(Records excerpted from a collection)
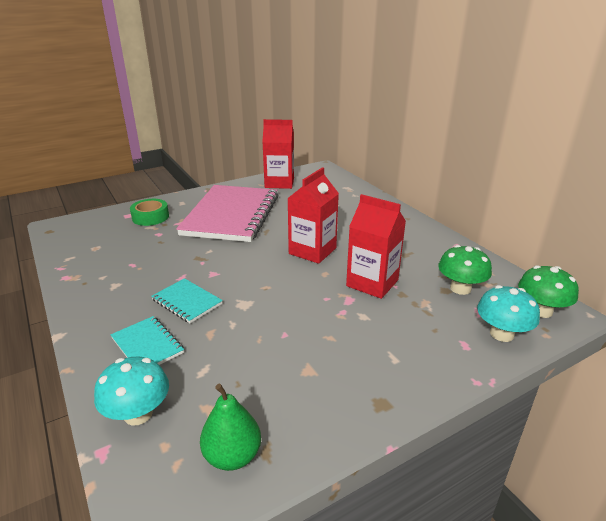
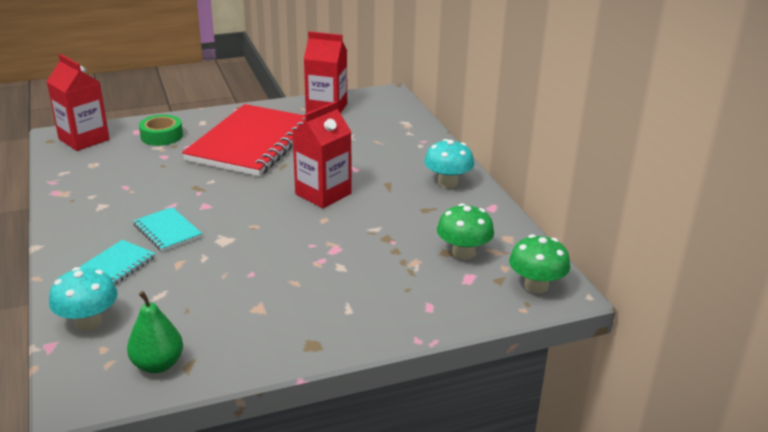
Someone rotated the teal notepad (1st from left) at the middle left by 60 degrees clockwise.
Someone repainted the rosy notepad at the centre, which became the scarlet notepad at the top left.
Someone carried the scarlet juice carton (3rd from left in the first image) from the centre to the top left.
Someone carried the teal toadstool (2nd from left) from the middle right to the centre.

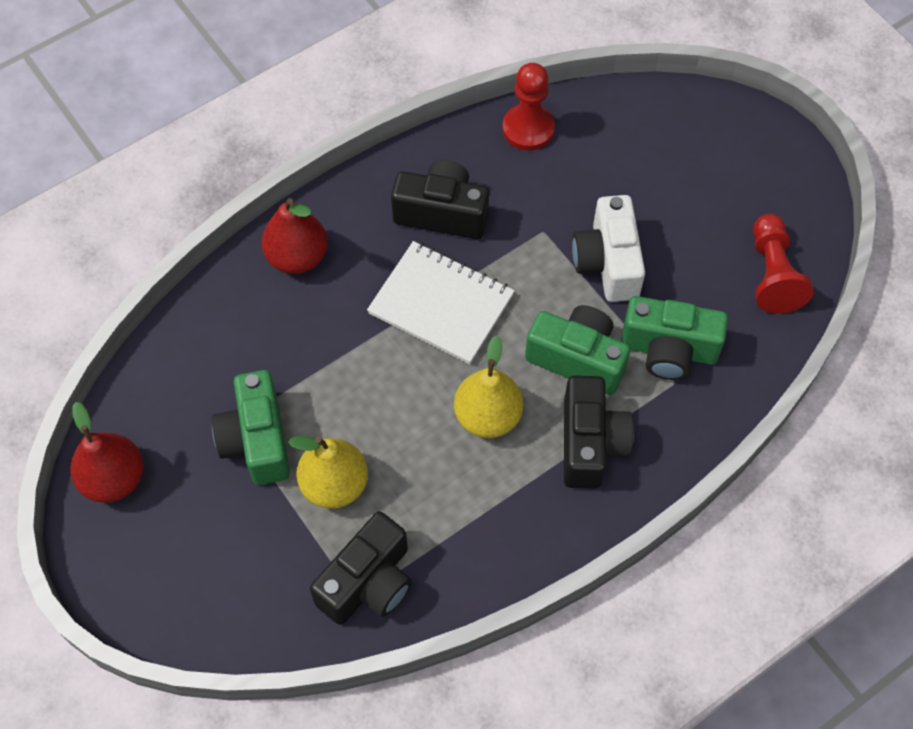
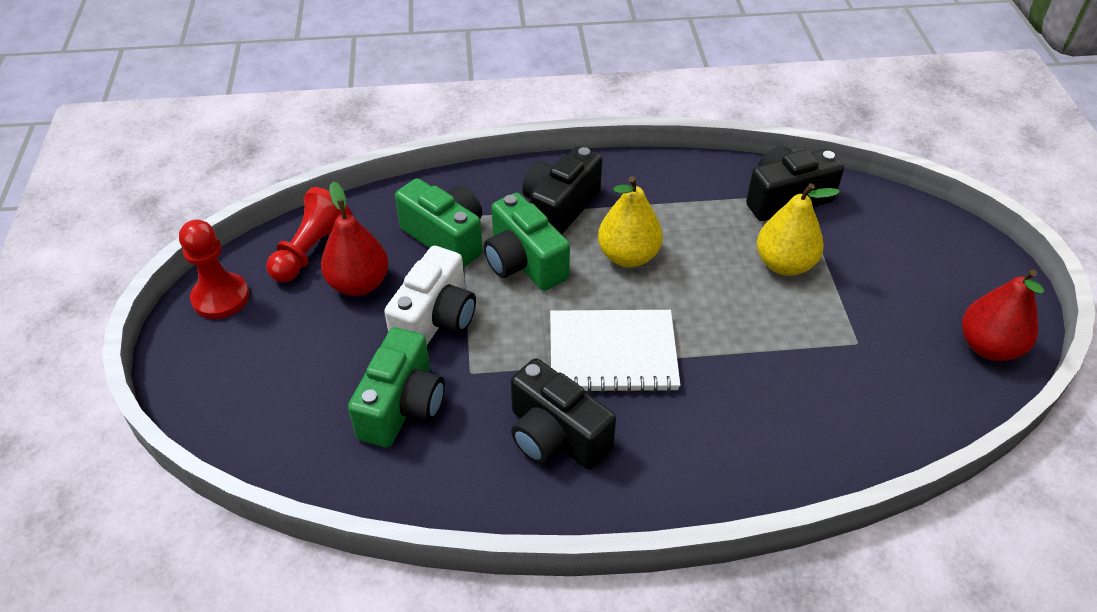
Someone carried the leaf-green camera (1st from left) from the middle left to the centre.
Someone carried the scarlet pear fruit (2nd from left in the first image) from the top left to the middle left.
Someone rotated the pure white notepad at the centre by 60 degrees counterclockwise.
Someone carried the scarlet pawn (1st from left) from the top centre to the middle left.

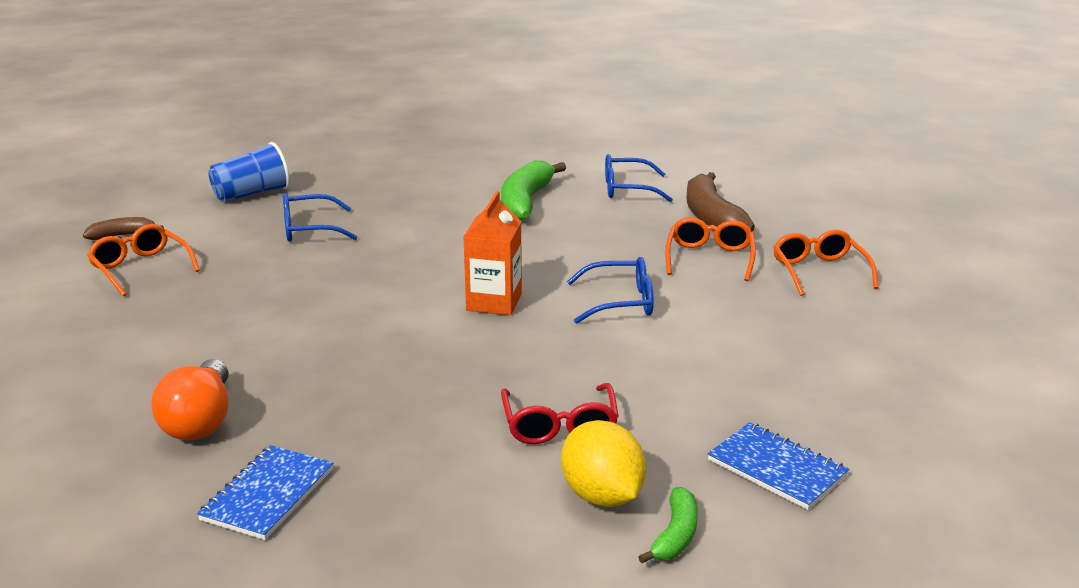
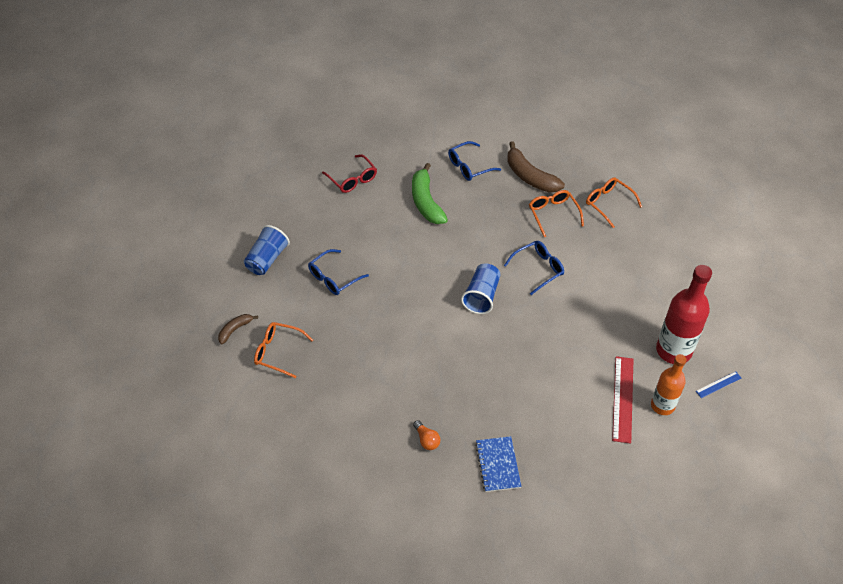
Someone scaled the bright orange light bulb at the bottom left by 0.57.
Someone swapped the bright orange juice carton at the centre for the blue cup (2nd from left) at the centre.
Someone carried the scarlet spectacles from the bottom centre to the top centre.
Someone swapped the bright yellow toy lemon at the bottom centre for the scarlet ruler at the bottom right.
Someone swapped the leaf-green toy banana (2nd from left) at the bottom centre for the bright orange drink bottle at the middle right.
Someone swapped the blue notepad (2nd from left) at the bottom right for the scarlet drink bottle at the middle right.
Someone put down the blue ruler at the middle right.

• Problem statement
The reply must contain every entry above, exactly as written, and none of the pictures.

• Expected answer
Someone rotated the teal notepad (1st from left) at the middle left by 60 degrees clockwise.
Someone repainted the rosy notepad at the centre, which became the scarlet notepad at the top left.
Someone carried the scarlet juice carton (3rd from left in the first image) from the centre to the top left.
Someone carried the teal toadstool (2nd from left) from the middle right to the centre.

Someone carried the leaf-green camera (1st from left) from the middle left to the centre.
Someone carried the scarlet pear fruit (2nd from left in the first image) from the top left to the middle left.
Someone rotated the pure white notepad at the centre by 60 degrees counterclockwise.
Someone carried the scarlet pawn (1st from left) from the top centre to the middle left.

Someone scaled the bright orange light bulb at the bottom left by 0.57.
Someone swapped the bright orange juice carton at the centre for the blue cup (2nd from left) at the centre.
Someone carried the scarlet spectacles from the bottom centre to the top centre.
Someone swapped the bright yellow toy lemon at the bottom centre for the scarlet ruler at the bottom right.
Someone swapped the leaf-green toy banana (2nd from left) at the bottom centre for the bright orange drink bottle at the middle right.
Someone swapped the blue notepad (2nd from left) at the bottom right for the scarlet drink bottle at the middle right.
Someone put down the blue ruler at the middle right.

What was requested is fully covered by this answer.